■ **Your task**
Everything from the line holding "VIOLET SOAP PUMP [581,202]" through the last line below is needed; please reproduce those lines exactly, adding nothing.

■ **Exercise materials**
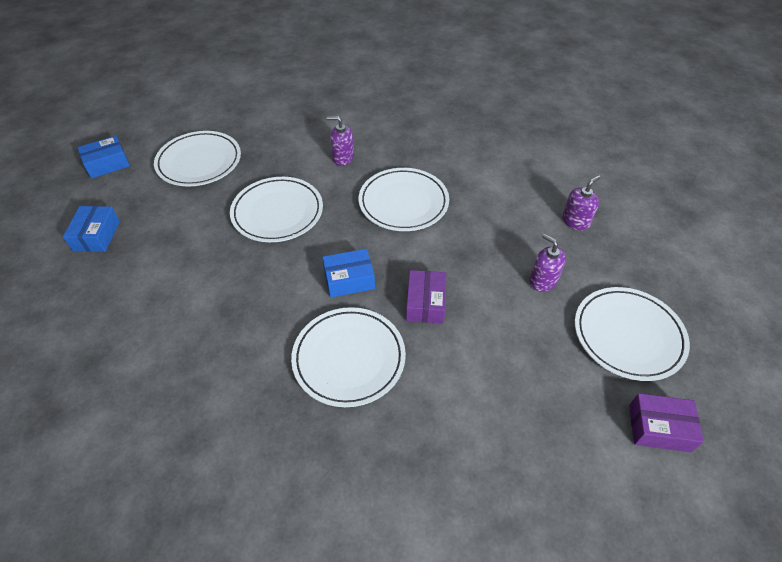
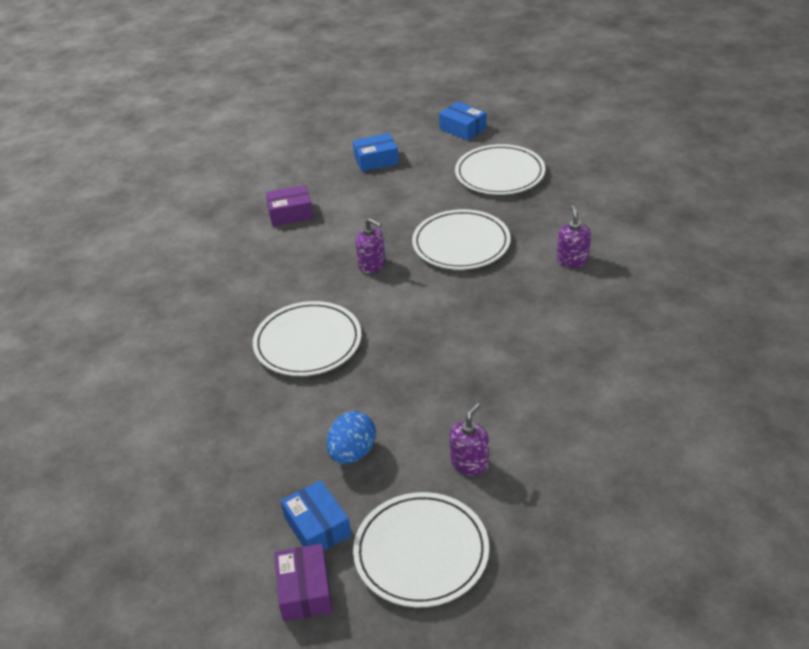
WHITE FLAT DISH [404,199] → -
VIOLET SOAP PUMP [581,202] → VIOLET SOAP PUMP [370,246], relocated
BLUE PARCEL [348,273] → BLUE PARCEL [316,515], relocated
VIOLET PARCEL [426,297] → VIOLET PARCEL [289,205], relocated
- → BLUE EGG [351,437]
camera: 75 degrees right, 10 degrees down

■ **Output**
VIOLET SOAP PUMP [581,202] → VIOLET SOAP PUMP [370,246], relocated
BLUE PARCEL [348,273] → BLUE PARCEL [316,515], relocated
VIOLET PARCEL [426,297] → VIOLET PARCEL [289,205], relocated
- → BLUE EGG [351,437]
camera: 75 degrees right, 10 degrees down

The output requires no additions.